**EXTRACTED RECORDS**
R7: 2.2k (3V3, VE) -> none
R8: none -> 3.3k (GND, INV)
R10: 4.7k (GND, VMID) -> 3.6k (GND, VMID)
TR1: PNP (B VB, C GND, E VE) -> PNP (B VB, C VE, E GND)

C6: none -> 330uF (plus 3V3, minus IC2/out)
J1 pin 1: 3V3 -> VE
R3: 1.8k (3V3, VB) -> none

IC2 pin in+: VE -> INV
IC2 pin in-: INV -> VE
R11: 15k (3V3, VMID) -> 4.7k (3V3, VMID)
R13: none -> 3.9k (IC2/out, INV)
---
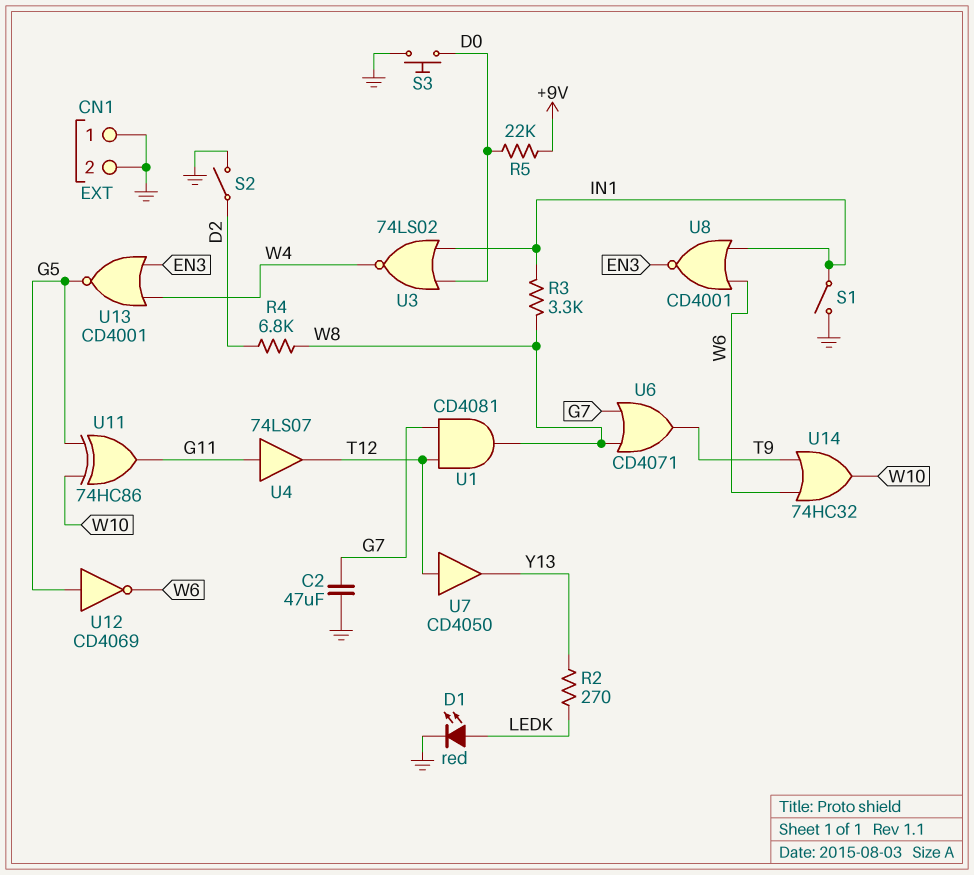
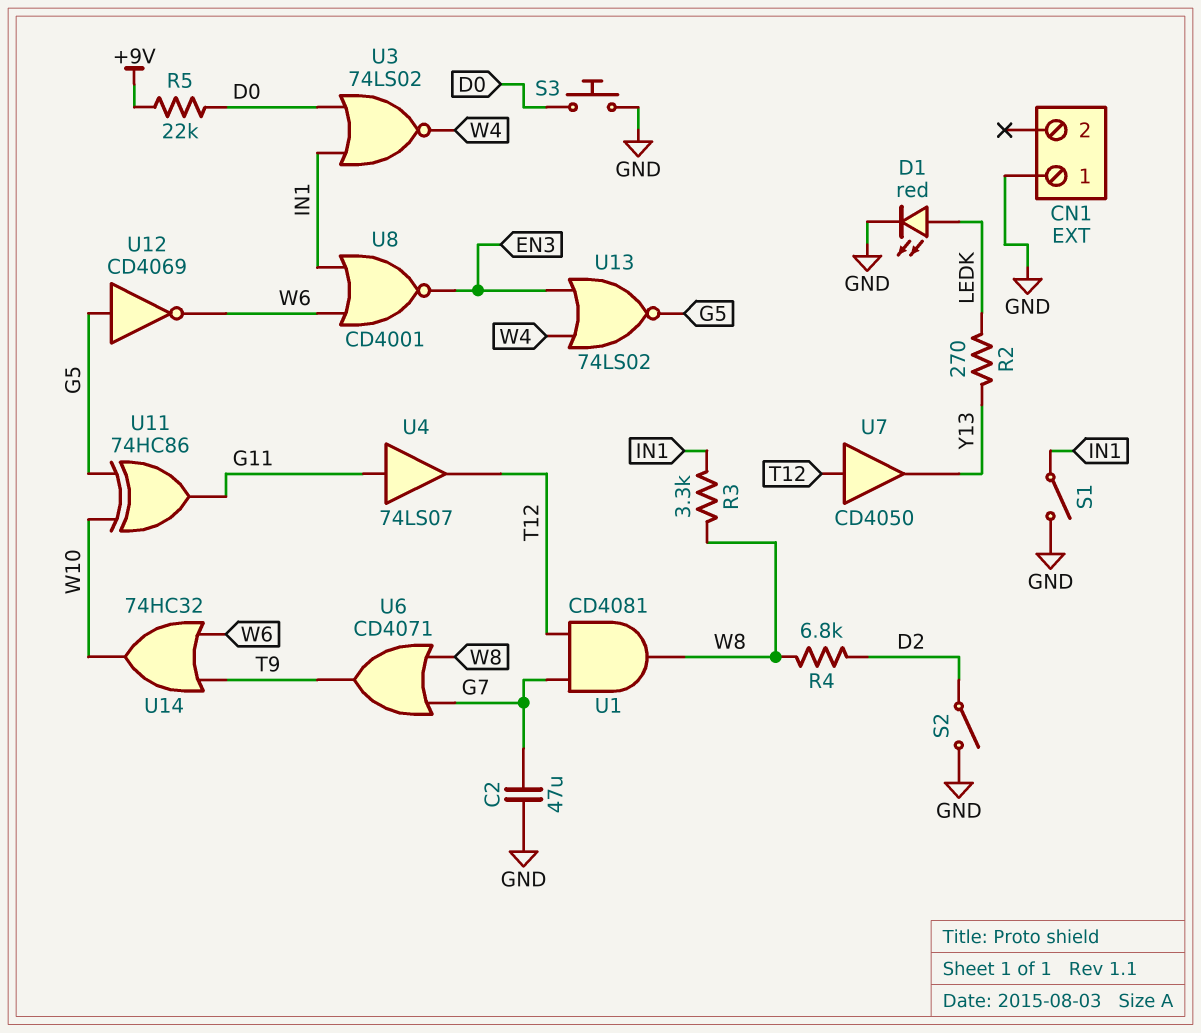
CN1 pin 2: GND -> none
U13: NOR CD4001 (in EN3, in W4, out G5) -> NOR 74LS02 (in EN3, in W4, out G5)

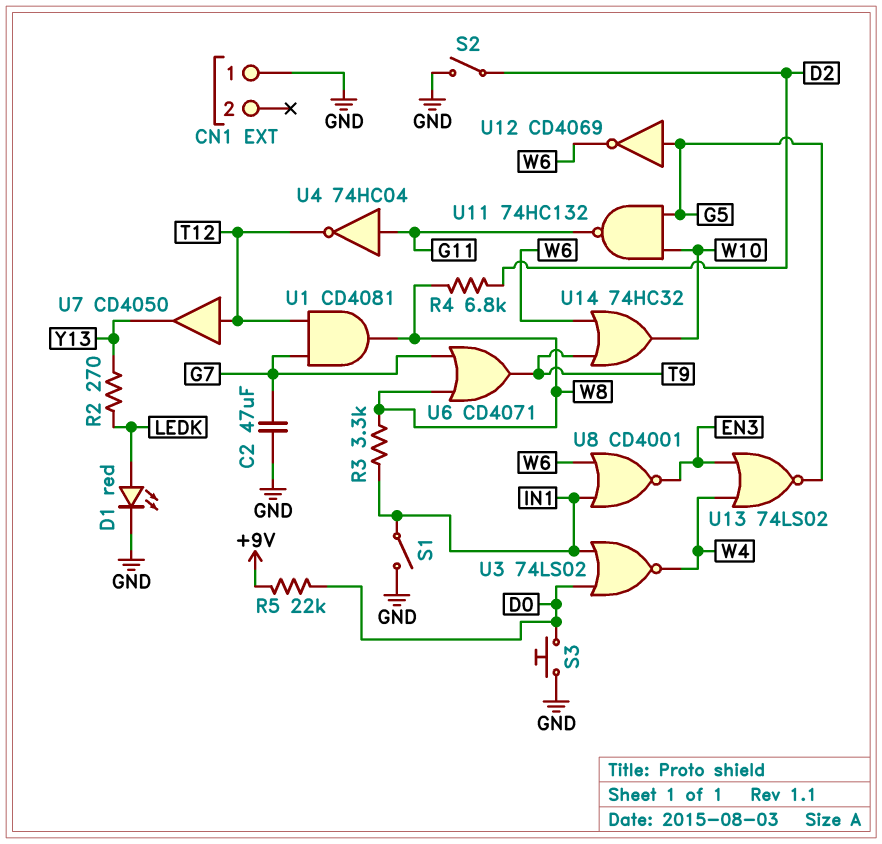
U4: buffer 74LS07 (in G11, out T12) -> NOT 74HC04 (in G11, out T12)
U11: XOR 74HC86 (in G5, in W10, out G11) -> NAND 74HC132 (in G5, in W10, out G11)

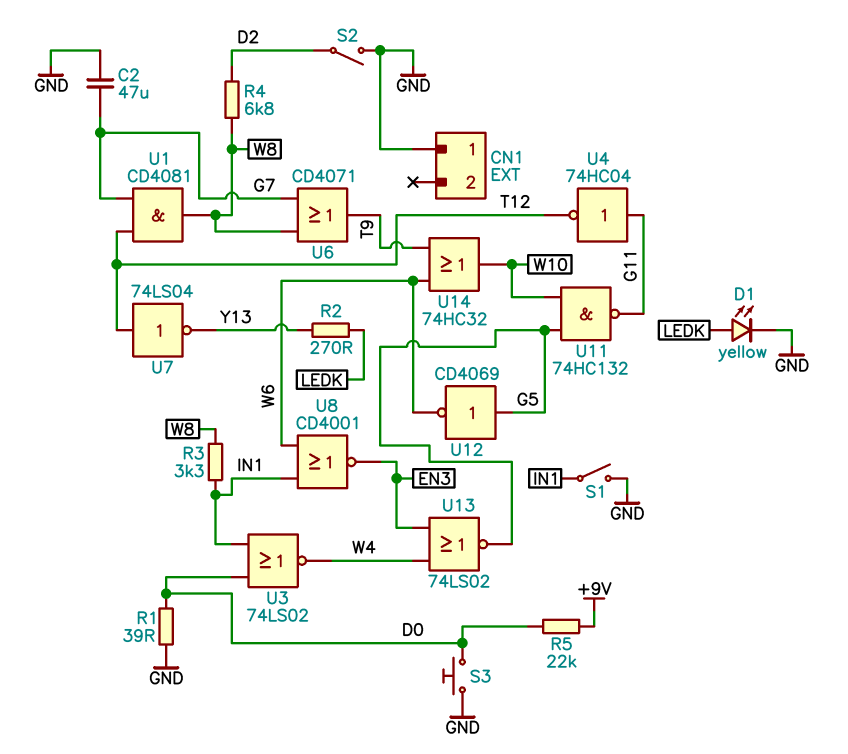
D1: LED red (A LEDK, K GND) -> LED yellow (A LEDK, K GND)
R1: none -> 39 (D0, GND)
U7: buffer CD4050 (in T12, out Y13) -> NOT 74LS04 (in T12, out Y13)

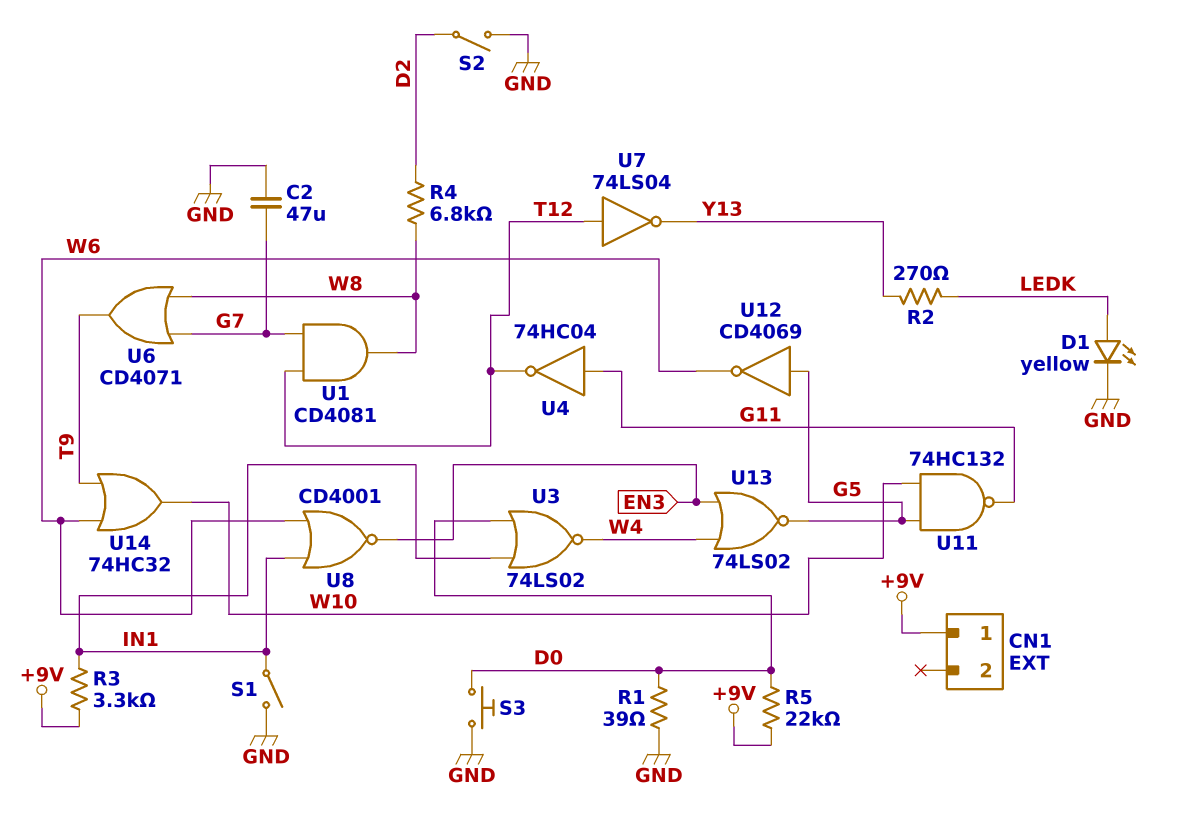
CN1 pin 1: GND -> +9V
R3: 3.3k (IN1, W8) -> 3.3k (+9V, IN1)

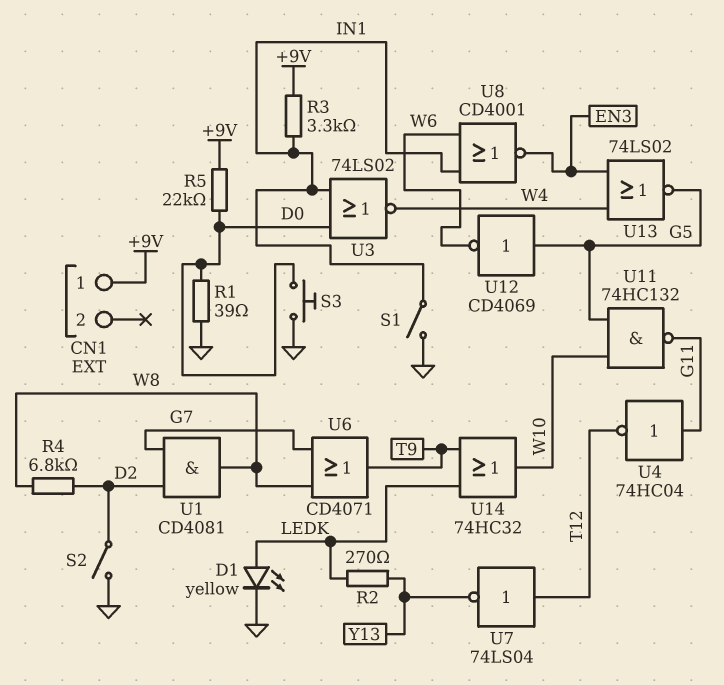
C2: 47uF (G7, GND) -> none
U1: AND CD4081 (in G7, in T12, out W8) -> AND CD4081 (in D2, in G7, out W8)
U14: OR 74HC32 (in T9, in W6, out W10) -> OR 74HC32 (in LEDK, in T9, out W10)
---
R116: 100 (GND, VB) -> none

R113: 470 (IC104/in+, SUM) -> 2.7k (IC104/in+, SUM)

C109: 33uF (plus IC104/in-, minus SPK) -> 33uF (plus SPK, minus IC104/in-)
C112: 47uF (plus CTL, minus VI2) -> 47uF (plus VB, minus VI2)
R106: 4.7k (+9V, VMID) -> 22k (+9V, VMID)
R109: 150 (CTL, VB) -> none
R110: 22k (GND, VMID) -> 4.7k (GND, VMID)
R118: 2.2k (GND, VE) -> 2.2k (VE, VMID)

**TASK TO CARRY OUT**
Repeat exactly, and only, the entries from the line with "U4: buffer 74LS07" through the line with "U14: OR 74HC32". Pictures are skipped.

**TASK SOLUTION**
U4: buffer 74LS07 (in G11, out T12) -> NOT 74HC04 (in G11, out T12)
U11: XOR 74HC86 (in G5, in W10, out G11) -> NAND 74HC132 (in G5, in W10, out G11)

D1: LED red (A LEDK, K GND) -> LED yellow (A LEDK, K GND)
R1: none -> 39 (D0, GND)
U7: buffer CD4050 (in T12, out Y13) -> NOT 74LS04 (in T12, out Y13)

CN1 pin 1: GND -> +9V
R3: 3.3k (IN1, W8) -> 3.3k (+9V, IN1)

C2: 47uF (G7, GND) -> none
U1: AND CD4081 (in G7, in T12, out W8) -> AND CD4081 (in D2, in G7, out W8)
U14: OR 74HC32 (in T9, in W6, out W10) -> OR 74HC32 (in LEDK, in T9, out W10)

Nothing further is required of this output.